This task calls for every line of the material to be output verbatim.

|---|

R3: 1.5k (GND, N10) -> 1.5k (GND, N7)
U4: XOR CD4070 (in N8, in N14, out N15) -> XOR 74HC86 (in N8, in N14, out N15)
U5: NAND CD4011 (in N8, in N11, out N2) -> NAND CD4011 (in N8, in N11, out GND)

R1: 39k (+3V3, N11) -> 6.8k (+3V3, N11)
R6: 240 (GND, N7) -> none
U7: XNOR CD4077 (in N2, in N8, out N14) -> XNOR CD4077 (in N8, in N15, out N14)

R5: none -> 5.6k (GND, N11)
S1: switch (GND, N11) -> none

|---|

#### [Solution to the exercise]
R3: 1.5k (GND, N10) -> 1.5k (GND, N7)
U4: XOR CD4070 (in N8, in N14, out N15) -> XOR 74HC86 (in N8, in N14, out N15)
U5: NAND CD4011 (in N8, in N11, out N2) -> NAND CD4011 (in N8, in N11, out GND)

R1: 39k (+3V3, N11) -> 6.8k (+3V3, N11)
R6: 240 (GND, N7) -> none
U7: XNOR CD4077 (in N2, in N8, out N14) -> XNOR CD4077 (in N8, in N15, out N14)

R5: none -> 5.6k (GND, N11)
S1: switch (GND, N11) -> none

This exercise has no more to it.